───── Data provided

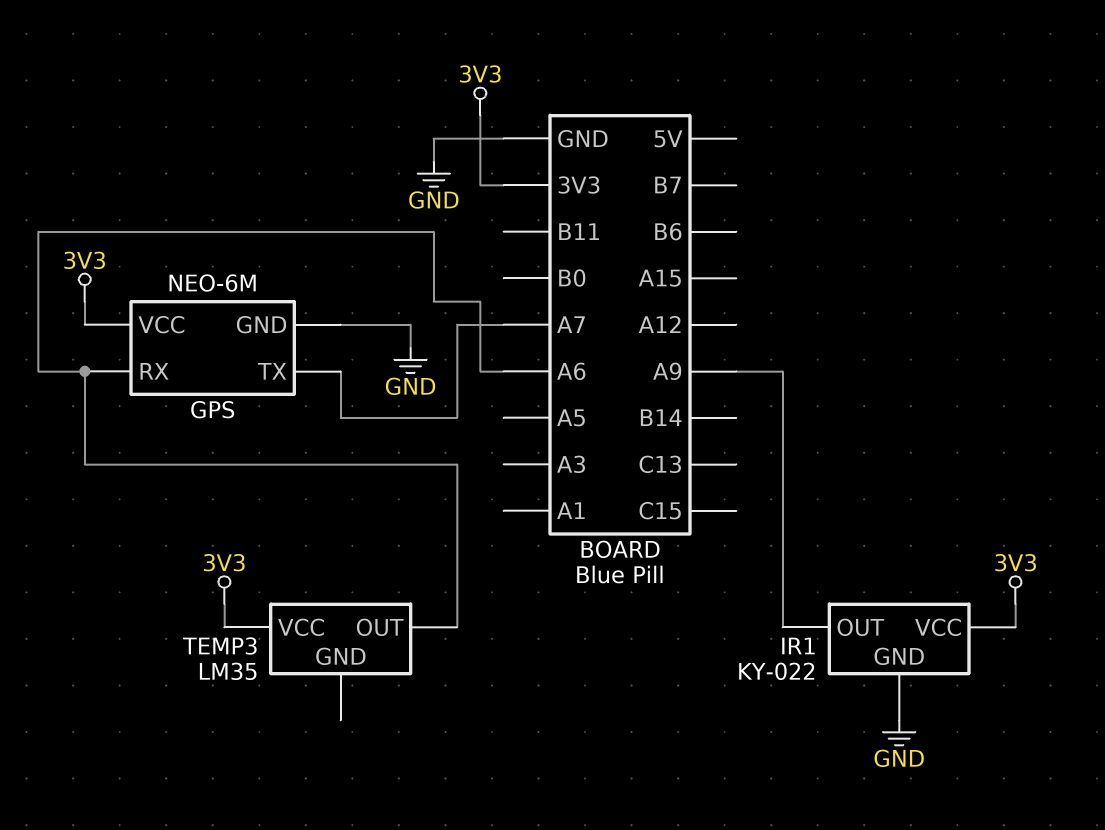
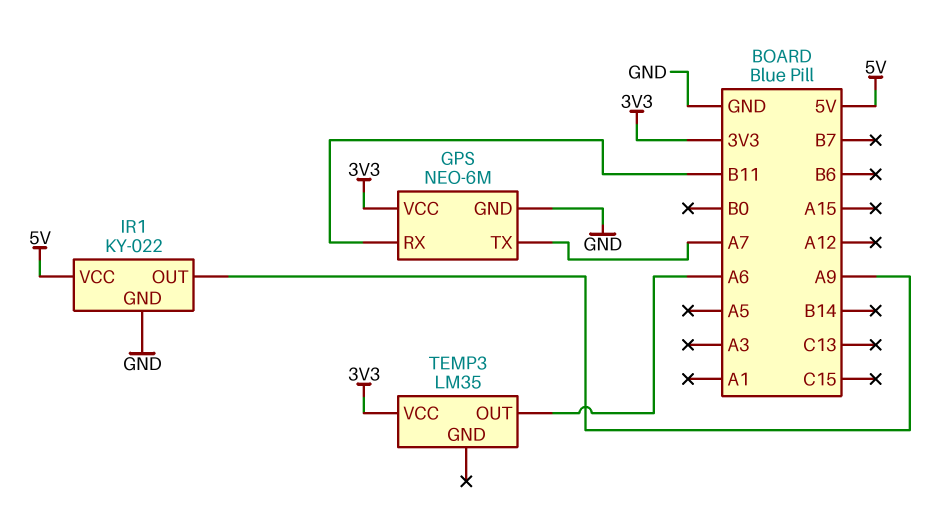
GPS pin RX: A6 -> B11
IR1 pin VCC: 3V3 -> 5V

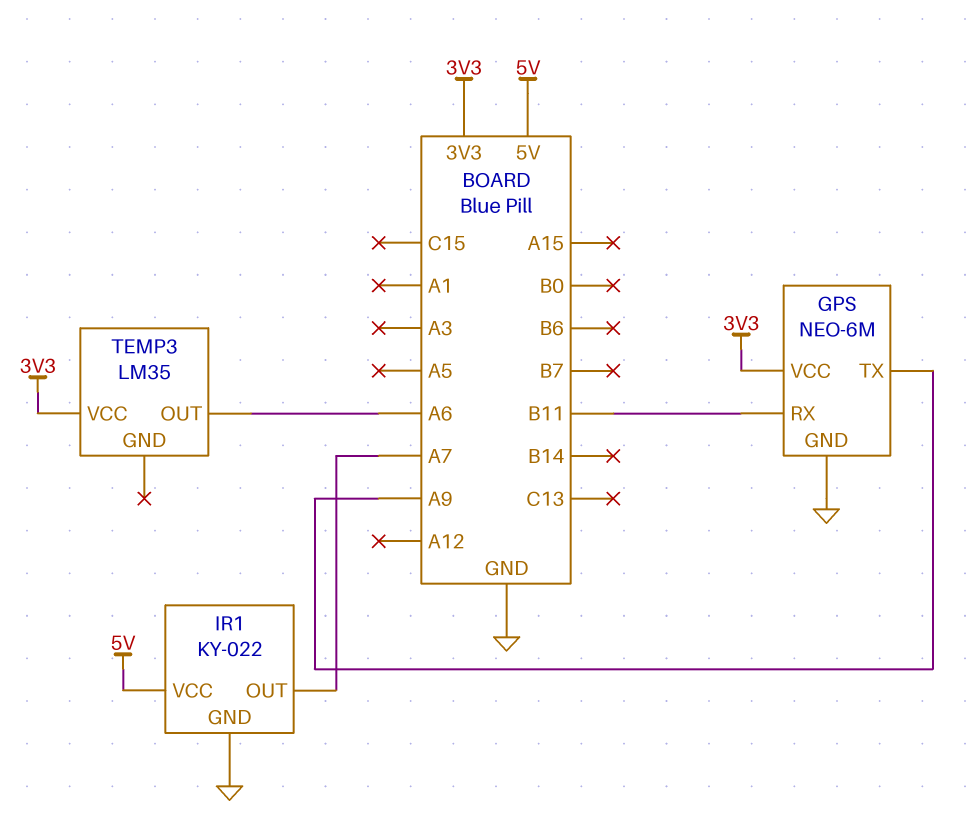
GPS pin TX: A7 -> A9
IR1 pin OUT: A9 -> A7

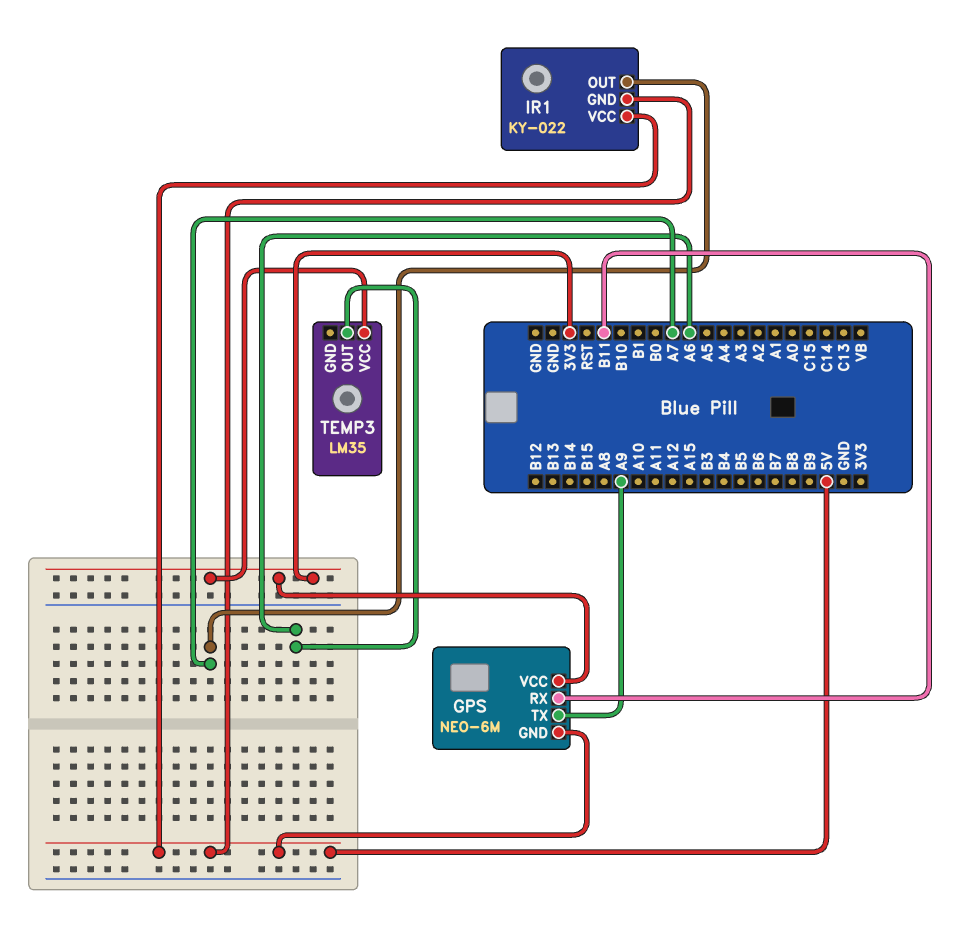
GPS pin GND: GND -> 5V
IR1 pin GND: GND -> 5V

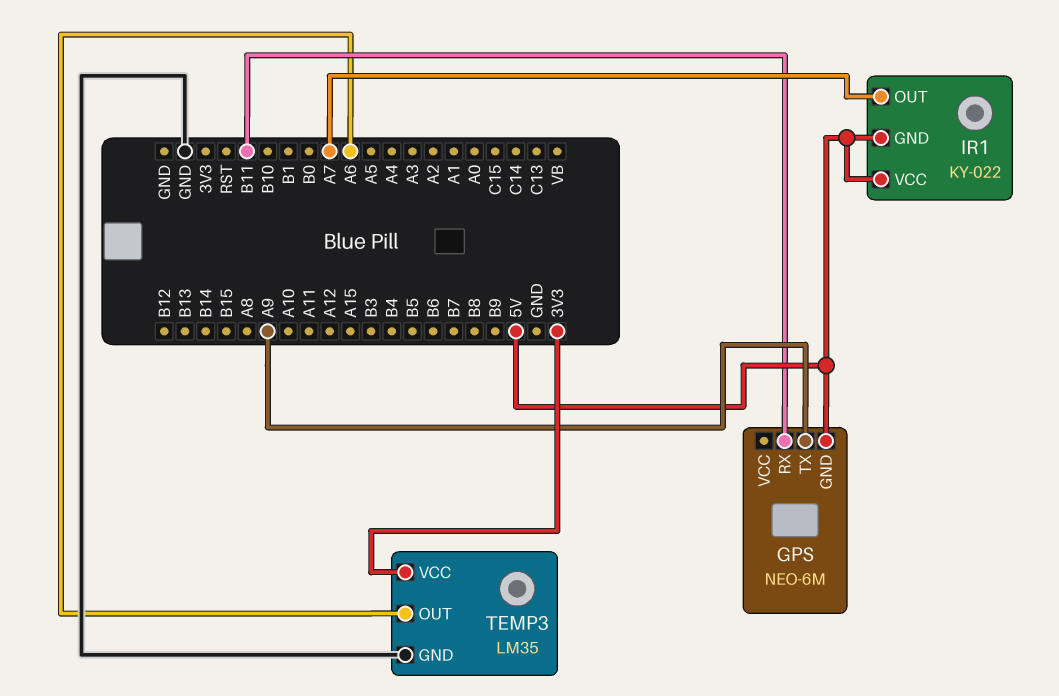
GPS pin VCC: 3V3 -> none
TEMP3 pin GND: none -> GND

──────────

Work to complete:
Go through the lines above and count those with "none"; report only the number.

Problem solution:
2